To be done
Pick out each line in the records below that contains the word "anchor", and copy those lines out.

(Saved data entries)
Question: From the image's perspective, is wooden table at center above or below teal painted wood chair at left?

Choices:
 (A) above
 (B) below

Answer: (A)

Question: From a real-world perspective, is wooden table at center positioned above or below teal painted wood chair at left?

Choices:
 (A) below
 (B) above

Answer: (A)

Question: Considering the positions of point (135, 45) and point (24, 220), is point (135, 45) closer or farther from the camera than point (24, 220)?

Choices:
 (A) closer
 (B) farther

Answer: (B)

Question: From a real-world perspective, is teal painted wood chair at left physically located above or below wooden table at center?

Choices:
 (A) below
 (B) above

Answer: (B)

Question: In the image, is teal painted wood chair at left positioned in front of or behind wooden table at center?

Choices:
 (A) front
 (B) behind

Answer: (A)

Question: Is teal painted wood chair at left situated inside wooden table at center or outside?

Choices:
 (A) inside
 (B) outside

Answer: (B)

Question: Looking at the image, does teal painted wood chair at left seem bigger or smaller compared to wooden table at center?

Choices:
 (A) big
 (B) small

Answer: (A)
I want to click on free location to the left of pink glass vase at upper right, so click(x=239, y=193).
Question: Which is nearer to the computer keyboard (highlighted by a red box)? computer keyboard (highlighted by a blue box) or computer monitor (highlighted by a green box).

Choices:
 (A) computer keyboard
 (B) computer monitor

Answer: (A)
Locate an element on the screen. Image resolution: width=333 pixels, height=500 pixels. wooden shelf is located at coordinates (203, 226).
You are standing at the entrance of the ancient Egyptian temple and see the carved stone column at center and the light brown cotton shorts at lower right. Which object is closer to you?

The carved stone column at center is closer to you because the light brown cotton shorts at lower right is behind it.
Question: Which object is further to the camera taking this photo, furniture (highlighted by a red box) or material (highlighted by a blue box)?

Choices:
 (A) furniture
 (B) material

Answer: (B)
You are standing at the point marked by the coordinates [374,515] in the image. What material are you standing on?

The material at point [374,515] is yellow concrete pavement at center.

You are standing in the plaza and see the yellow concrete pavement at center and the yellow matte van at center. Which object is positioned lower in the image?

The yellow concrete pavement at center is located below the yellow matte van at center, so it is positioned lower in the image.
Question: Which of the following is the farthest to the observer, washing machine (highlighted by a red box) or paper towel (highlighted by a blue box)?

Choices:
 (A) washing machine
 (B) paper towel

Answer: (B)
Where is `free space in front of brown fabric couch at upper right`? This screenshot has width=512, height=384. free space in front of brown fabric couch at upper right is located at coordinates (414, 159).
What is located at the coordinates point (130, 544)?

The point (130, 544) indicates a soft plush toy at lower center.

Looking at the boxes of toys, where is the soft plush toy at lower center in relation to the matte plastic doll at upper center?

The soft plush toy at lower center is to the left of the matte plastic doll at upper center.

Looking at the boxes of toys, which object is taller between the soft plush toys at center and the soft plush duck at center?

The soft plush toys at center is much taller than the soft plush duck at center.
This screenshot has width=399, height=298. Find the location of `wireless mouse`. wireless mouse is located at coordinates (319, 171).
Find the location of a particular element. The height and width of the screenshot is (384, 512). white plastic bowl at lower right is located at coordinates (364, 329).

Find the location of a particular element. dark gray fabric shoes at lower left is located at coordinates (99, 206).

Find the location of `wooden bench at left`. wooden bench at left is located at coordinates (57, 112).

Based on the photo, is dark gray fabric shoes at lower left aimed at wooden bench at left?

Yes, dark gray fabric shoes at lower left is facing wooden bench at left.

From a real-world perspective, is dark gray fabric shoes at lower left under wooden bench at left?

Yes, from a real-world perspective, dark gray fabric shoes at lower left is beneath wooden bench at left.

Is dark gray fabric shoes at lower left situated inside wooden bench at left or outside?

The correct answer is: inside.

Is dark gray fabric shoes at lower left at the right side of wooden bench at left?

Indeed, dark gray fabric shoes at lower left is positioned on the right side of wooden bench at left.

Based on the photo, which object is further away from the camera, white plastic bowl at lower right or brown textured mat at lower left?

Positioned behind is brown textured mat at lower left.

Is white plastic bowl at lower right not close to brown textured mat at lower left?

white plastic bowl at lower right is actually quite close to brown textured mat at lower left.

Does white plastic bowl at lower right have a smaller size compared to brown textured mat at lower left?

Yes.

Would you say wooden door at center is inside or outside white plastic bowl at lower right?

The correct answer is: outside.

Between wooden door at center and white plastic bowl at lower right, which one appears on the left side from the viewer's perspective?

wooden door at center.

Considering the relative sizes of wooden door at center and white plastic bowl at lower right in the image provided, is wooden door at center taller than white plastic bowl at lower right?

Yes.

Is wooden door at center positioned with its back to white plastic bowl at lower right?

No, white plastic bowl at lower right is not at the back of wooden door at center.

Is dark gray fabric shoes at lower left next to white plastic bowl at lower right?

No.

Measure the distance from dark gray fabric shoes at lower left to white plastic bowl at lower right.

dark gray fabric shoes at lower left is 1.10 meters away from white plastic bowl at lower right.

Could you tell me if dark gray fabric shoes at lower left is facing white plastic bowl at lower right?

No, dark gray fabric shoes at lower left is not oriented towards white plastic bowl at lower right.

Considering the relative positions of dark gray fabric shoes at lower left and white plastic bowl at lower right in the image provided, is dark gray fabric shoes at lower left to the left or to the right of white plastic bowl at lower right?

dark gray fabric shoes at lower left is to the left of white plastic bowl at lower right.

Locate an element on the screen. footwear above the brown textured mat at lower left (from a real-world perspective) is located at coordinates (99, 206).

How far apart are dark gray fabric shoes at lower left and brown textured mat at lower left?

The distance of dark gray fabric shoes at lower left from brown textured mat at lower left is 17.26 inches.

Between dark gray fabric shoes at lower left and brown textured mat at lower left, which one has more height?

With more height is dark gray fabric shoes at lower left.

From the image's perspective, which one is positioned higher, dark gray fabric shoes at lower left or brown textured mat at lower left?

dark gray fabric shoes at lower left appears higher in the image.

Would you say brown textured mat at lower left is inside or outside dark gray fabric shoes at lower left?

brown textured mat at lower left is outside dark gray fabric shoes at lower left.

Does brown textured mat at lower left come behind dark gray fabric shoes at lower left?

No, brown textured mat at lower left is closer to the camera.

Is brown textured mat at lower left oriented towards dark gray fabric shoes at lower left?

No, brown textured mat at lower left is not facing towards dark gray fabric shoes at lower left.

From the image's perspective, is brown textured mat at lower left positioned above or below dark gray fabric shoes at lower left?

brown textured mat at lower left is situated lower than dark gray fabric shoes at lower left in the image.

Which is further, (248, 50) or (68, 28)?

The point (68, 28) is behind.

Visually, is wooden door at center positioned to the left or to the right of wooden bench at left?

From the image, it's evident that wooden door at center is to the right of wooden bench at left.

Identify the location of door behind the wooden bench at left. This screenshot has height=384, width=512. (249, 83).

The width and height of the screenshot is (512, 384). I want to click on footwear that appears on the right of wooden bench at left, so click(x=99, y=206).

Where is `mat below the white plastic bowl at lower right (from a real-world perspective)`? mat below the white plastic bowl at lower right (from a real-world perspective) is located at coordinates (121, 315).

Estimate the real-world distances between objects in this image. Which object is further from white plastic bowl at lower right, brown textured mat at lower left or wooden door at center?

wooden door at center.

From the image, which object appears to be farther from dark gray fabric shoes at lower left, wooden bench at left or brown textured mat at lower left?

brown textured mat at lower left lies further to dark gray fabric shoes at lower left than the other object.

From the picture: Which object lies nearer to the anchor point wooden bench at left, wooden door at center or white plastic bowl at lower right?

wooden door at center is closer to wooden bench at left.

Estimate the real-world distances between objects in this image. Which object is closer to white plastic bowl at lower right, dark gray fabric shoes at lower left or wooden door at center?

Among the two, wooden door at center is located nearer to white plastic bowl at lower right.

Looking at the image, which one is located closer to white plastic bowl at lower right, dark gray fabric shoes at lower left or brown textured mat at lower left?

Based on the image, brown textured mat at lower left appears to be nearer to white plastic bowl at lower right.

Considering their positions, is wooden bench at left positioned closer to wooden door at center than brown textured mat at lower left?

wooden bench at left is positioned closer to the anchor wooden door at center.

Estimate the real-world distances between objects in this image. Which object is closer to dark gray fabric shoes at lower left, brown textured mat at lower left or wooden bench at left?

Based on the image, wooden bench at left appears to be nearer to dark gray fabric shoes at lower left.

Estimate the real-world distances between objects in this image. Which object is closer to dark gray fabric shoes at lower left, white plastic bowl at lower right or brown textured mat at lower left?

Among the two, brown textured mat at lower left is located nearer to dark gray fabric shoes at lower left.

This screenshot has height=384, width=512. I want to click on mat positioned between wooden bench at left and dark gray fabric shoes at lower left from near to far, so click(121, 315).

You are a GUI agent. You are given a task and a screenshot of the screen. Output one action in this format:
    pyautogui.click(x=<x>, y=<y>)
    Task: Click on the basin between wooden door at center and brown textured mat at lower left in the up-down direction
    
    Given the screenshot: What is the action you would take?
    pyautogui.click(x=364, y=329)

Task solution
From the picture: Which object lies nearer to the anchor point wooden bench at left, wooden door at center or white plastic bowl at lower right?
wooden bench at left is positioned closer to the anchor wooden door at center.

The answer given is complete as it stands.